What you return should be the lines from the one with "- relocated: gruszka/brązowy" through the one with "- colour: telefon/niebieski" in the data below, reproduced exactly with both ends, and no pictures at all.

======== SOURCE MATERIAL

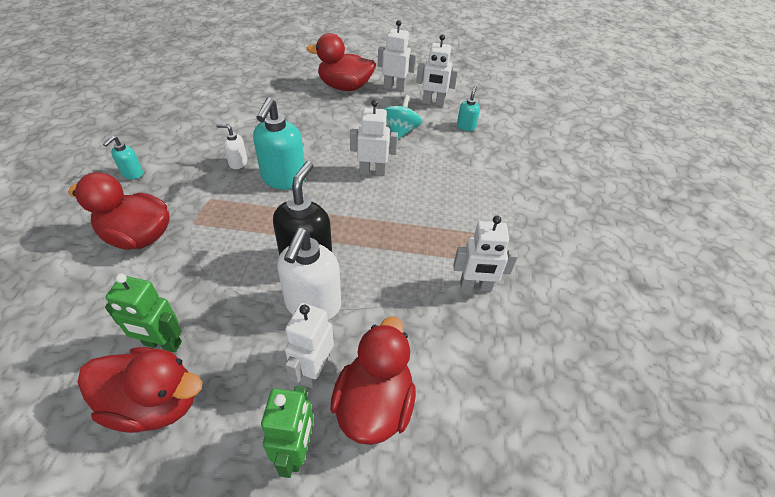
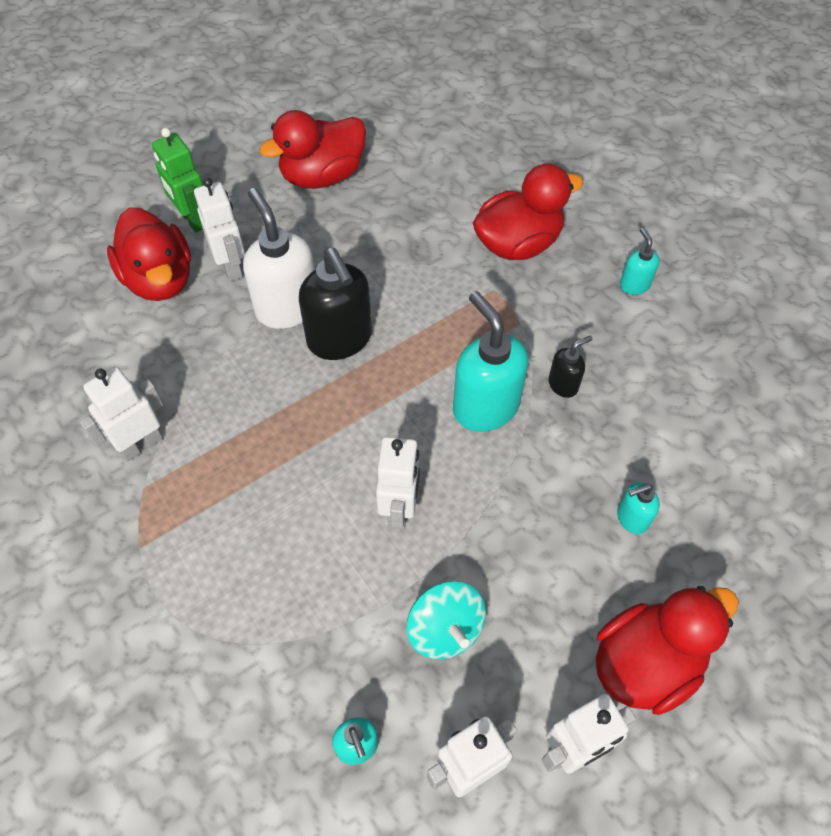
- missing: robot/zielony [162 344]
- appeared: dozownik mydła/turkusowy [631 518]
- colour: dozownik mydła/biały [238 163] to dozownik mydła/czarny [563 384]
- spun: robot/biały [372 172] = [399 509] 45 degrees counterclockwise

================
======== SOURCE MATERIAL

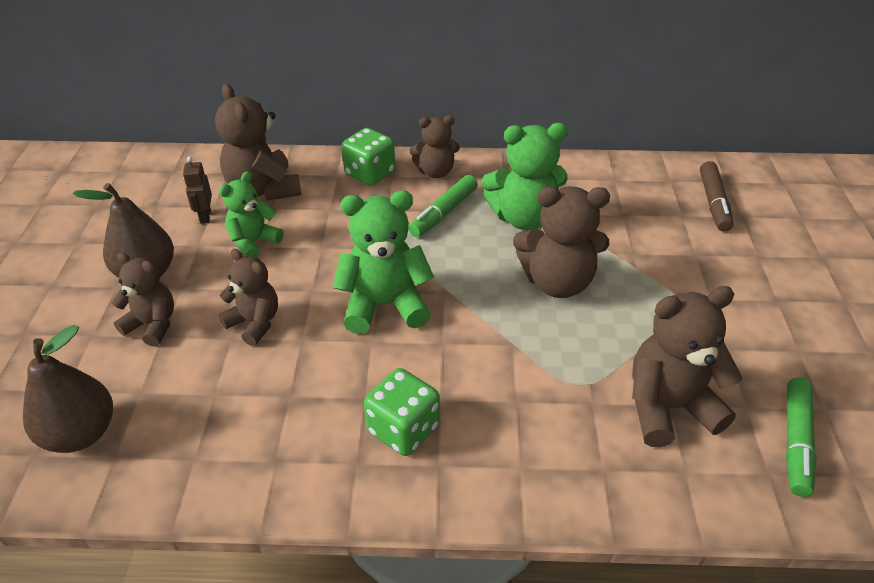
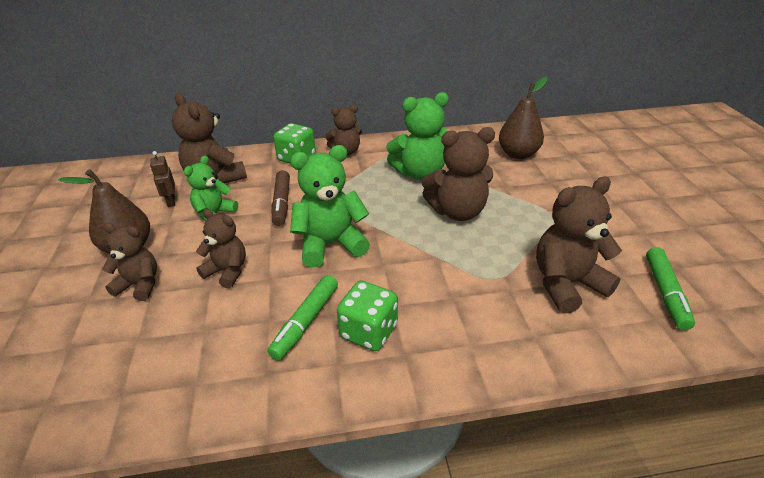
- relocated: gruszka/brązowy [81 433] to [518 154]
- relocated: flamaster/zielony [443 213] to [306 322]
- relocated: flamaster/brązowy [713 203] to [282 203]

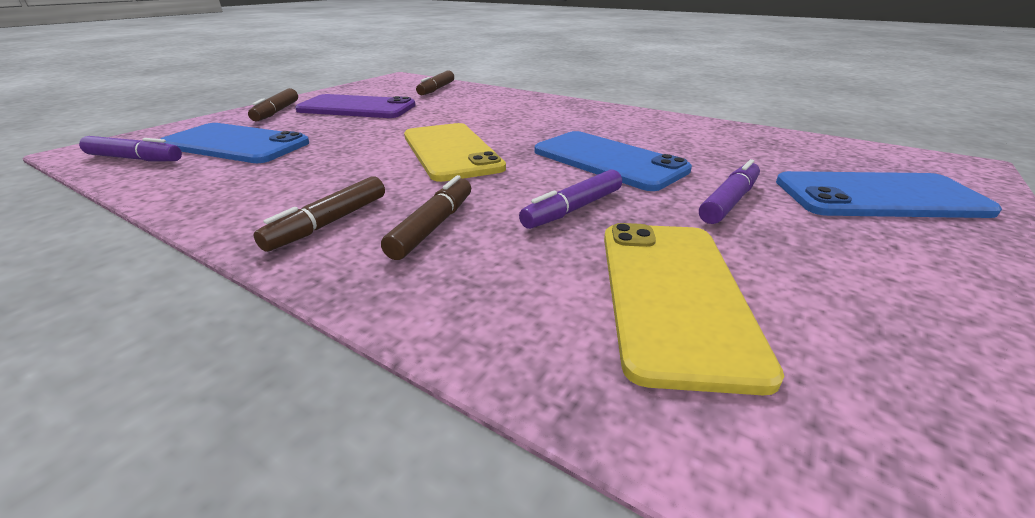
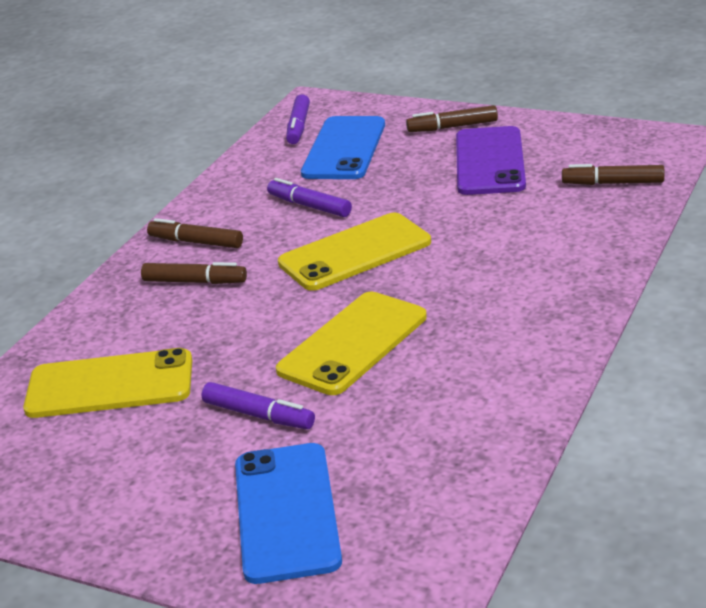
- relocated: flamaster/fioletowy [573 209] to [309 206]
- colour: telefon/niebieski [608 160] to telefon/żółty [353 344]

================

* **SOLUTION**
- relocated: gruszka/brązowy [81 433] to [518 154]
- relocated: flamaster/zielony [443 213] to [306 322]
- relocated: flamaster/brązowy [713 203] to [282 203]

- relocated: flamaster/fioletowy [573 209] to [309 206]
- colour: telefon/niebieski [608 160] to telefon/żółty [353 344]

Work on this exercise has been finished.